YOUR ASSIGNMENT
Please repeat every entry exactly as written, but skip the pictures.

***** DATA SHOWN

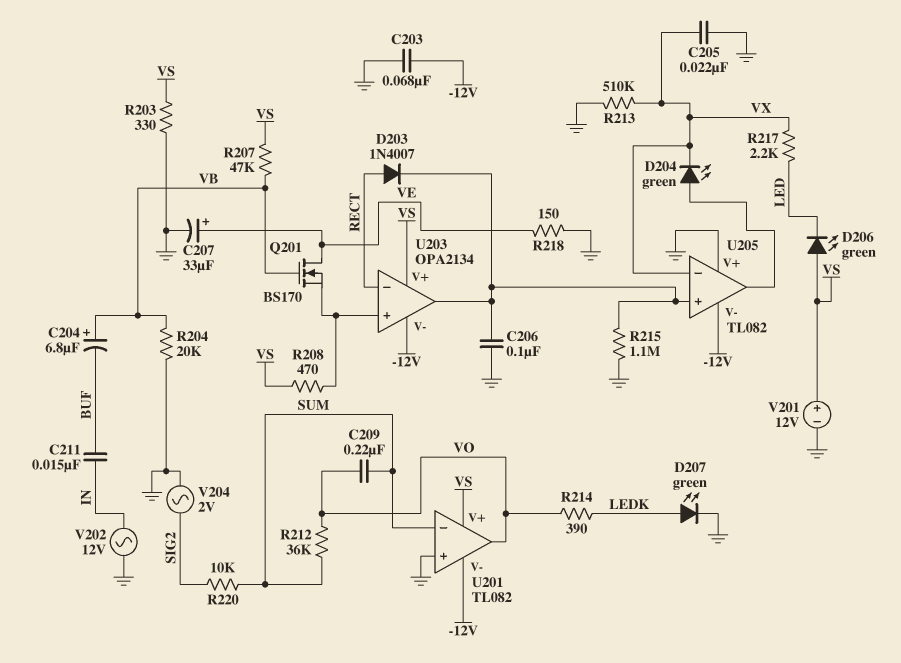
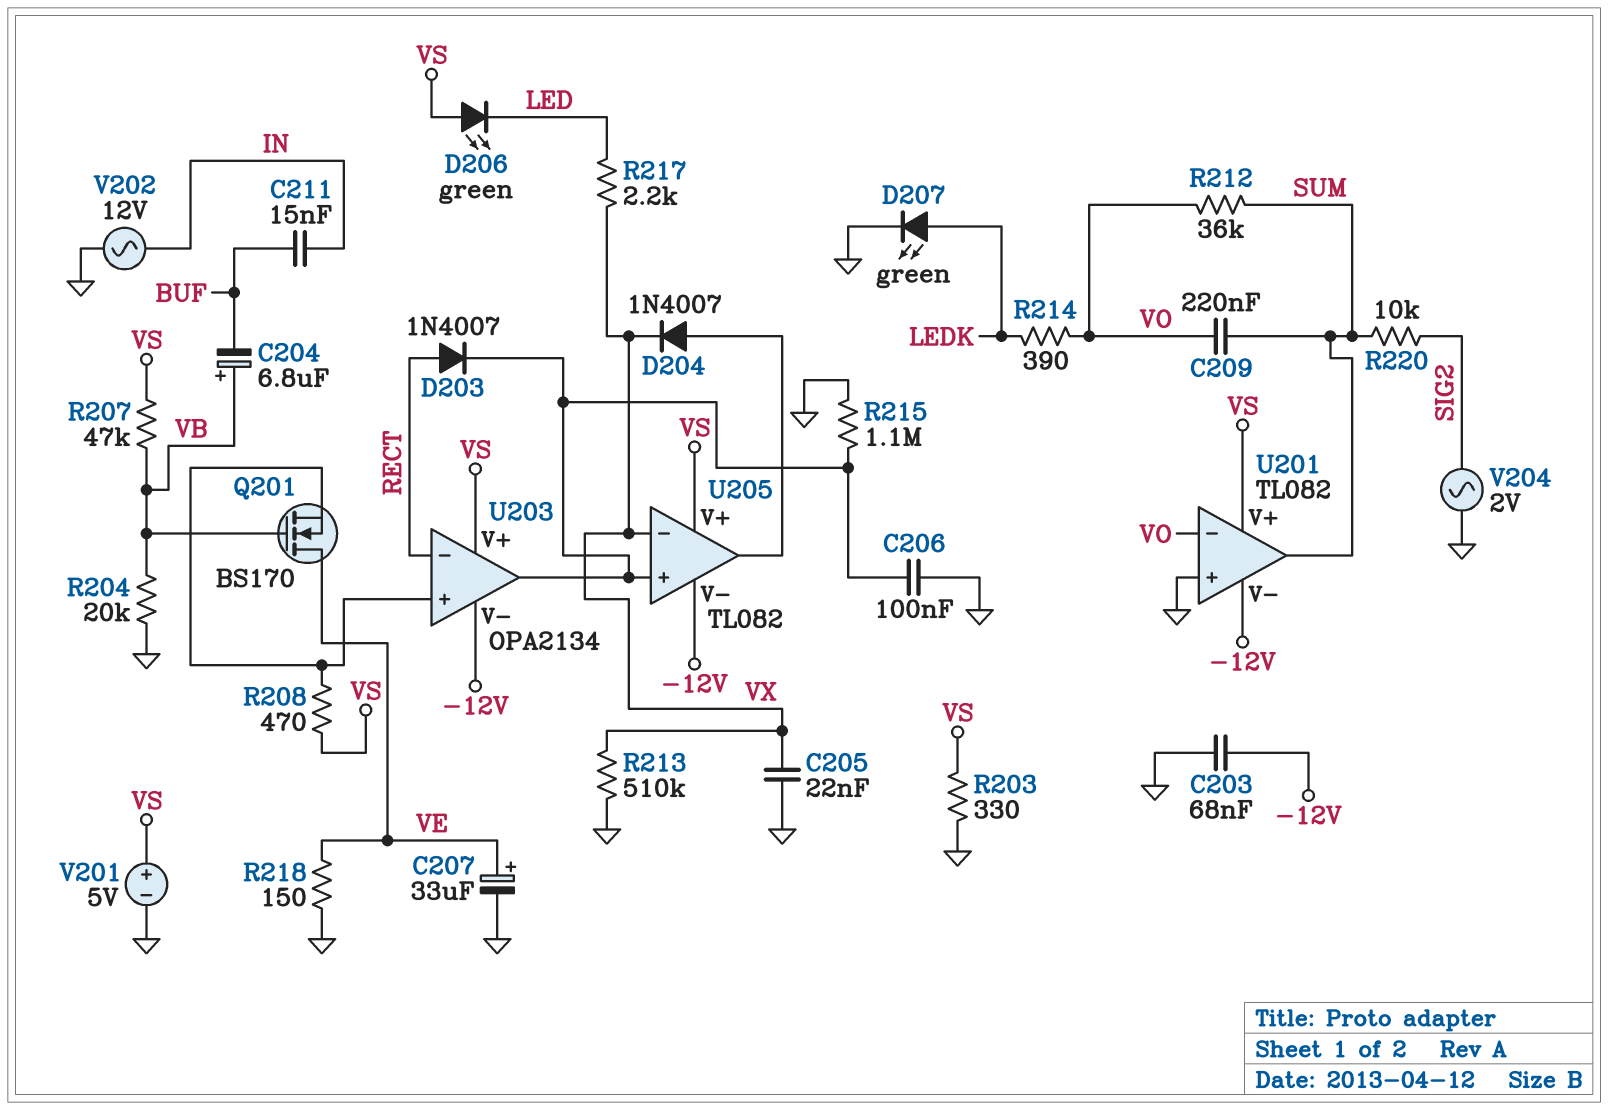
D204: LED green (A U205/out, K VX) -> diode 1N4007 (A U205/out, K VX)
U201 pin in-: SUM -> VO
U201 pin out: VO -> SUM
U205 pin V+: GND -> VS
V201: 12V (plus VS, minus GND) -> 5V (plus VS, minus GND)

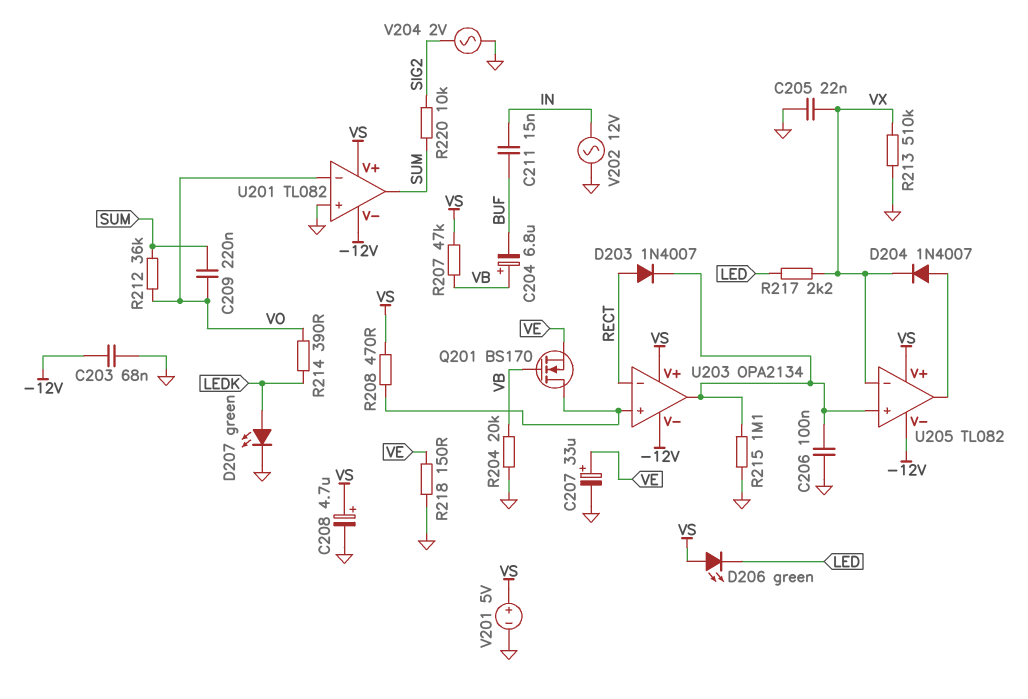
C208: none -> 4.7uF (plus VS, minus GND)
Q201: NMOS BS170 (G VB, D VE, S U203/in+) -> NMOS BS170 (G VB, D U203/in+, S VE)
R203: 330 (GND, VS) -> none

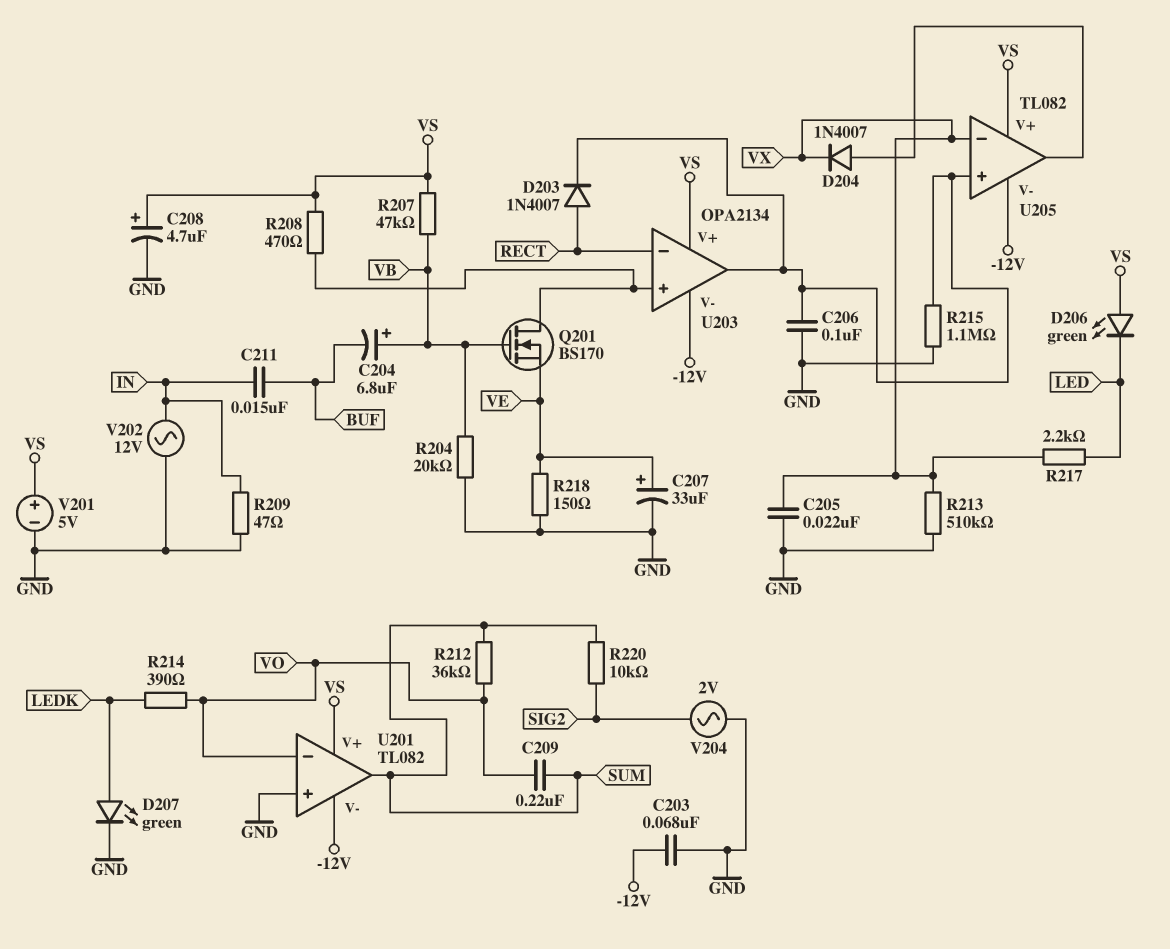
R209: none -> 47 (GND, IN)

**********

TASK RESPONSE
D204: LED green (A U205/out, K VX) -> diode 1N4007 (A U205/out, K VX)
U201 pin in-: SUM -> VO
U201 pin out: VO -> SUM
U205 pin V+: GND -> VS
V201: 12V (plus VS, minus GND) -> 5V (plus VS, minus GND)

C208: none -> 4.7uF (plus VS, minus GND)
Q201: NMOS BS170 (G VB, D VE, S U203/in+) -> NMOS BS170 (G VB, D U203/in+, S VE)
R203: 330 (GND, VS) -> none

R209: none -> 47 (GND, IN)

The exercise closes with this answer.